[START OF DATASET ENTRIES]

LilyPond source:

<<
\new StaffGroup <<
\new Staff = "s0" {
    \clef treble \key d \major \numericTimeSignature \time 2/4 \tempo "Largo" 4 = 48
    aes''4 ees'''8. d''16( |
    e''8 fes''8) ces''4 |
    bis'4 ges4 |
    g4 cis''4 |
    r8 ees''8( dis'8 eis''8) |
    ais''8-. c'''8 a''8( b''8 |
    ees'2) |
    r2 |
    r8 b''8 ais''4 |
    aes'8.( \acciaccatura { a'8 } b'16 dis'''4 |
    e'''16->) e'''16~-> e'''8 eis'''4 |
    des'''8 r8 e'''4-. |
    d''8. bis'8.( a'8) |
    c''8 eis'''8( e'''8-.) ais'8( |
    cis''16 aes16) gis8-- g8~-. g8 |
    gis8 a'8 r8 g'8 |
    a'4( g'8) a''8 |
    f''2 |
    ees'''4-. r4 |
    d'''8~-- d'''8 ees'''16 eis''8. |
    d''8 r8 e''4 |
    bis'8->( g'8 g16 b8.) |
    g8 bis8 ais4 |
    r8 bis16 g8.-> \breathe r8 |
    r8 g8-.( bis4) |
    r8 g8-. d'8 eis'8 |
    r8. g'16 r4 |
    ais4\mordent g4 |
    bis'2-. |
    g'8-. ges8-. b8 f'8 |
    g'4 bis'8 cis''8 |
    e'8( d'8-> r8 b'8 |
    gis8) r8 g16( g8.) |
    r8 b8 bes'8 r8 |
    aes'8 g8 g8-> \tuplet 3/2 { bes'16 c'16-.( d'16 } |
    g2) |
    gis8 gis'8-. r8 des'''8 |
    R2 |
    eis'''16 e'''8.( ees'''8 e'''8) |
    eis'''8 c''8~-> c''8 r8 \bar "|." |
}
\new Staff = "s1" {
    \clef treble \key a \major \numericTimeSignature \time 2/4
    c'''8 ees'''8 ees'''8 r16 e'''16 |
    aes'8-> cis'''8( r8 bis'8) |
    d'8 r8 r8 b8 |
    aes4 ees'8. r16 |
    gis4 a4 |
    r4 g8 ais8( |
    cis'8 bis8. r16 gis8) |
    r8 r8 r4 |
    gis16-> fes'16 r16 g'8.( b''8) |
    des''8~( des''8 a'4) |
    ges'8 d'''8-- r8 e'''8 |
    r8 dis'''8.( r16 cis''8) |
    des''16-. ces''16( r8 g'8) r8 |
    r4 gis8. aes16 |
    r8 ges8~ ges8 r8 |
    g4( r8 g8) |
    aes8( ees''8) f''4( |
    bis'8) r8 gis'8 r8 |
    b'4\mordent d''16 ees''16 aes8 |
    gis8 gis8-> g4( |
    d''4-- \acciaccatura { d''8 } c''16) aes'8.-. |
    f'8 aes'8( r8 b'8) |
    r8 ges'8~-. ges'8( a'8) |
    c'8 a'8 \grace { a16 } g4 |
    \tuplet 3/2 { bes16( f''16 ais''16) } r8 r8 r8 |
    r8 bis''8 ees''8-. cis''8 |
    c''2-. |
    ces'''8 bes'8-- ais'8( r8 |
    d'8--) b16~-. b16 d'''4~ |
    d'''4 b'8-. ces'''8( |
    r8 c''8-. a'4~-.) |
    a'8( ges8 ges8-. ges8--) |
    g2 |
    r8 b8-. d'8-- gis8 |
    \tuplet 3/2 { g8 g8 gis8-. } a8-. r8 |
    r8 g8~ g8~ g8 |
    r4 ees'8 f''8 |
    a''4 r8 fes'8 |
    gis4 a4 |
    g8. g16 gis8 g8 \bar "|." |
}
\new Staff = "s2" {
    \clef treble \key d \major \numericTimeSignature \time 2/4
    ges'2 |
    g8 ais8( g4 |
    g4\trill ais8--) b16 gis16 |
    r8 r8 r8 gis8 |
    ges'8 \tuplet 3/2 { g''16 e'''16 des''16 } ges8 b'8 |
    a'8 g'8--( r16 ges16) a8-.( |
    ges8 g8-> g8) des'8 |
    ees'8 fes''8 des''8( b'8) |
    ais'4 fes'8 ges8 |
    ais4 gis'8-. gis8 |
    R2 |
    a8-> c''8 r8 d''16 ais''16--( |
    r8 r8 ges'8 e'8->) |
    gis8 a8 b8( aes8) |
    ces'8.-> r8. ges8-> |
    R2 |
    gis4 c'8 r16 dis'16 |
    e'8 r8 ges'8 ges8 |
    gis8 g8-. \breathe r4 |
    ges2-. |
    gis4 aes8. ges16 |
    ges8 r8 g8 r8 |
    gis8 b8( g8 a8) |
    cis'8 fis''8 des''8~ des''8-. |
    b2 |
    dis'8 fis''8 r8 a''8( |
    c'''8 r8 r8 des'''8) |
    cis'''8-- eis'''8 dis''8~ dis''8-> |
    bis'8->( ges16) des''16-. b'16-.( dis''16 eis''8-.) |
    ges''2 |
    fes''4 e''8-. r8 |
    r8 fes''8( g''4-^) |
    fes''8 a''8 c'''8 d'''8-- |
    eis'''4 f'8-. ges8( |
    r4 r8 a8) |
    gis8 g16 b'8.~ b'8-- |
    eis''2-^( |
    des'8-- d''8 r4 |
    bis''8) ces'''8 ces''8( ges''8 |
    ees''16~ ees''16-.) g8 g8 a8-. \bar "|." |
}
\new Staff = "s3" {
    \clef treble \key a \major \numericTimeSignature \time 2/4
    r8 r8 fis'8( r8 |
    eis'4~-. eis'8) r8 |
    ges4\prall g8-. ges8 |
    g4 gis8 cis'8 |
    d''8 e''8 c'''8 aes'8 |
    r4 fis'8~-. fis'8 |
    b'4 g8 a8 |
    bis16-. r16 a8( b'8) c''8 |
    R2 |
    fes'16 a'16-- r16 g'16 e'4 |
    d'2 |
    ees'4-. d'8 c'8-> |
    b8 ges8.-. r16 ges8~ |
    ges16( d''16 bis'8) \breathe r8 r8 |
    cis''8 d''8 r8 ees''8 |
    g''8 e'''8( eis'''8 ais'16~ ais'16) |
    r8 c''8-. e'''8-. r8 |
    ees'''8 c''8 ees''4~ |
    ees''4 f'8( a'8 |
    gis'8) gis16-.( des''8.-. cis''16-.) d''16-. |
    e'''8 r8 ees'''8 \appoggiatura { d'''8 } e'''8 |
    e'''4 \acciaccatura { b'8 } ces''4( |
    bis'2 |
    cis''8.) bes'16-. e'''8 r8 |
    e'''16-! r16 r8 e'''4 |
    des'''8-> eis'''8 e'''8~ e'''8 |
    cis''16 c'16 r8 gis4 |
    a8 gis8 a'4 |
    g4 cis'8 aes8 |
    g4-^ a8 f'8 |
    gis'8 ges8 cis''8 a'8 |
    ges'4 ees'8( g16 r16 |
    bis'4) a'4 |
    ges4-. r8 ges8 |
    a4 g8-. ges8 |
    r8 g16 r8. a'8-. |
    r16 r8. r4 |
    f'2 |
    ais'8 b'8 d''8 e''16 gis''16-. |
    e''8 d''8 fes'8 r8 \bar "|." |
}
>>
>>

[END OF DATASET ENTRIES]

■ **WHAT YOU SHOULD DO**
Pick out every line in the notation above that contains the word "clef", and copy each one.

■ **REPLY TO THE EXERCISE**
    \clef treble \key d \major \numericTimeSignature \time 2/4 \tempo "Largo" 4 = 48
    \clef treble \key a \major \numericTimeSignature \time 2/4
    \clef treble \key d \major \numericTimeSignature \time 2/4
    \clef treble \key a \major \numericTimeSignature \time 2/4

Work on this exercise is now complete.